Find how many lines of the listing below include the word "turquoise", then report the number by itself.

§ Recorded data:
* * *
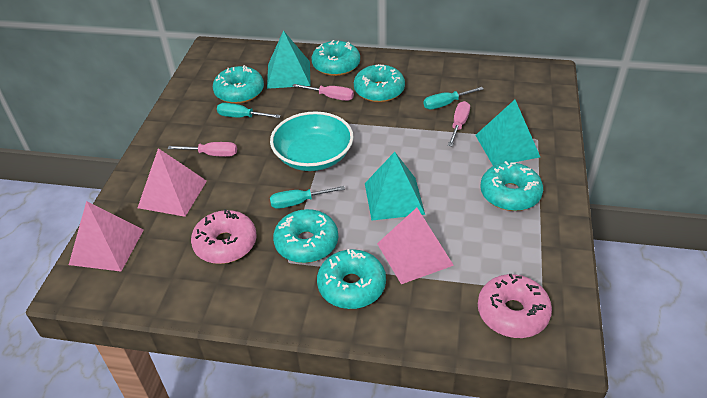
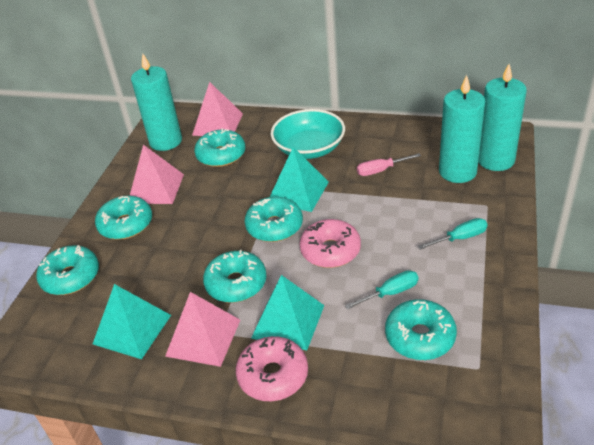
pink screwdriver: 3 -> 1
turquoise candle: 0 -> 3
turquoise screwdriver: 3 -> 2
* * *
§ Result of the exercise: 2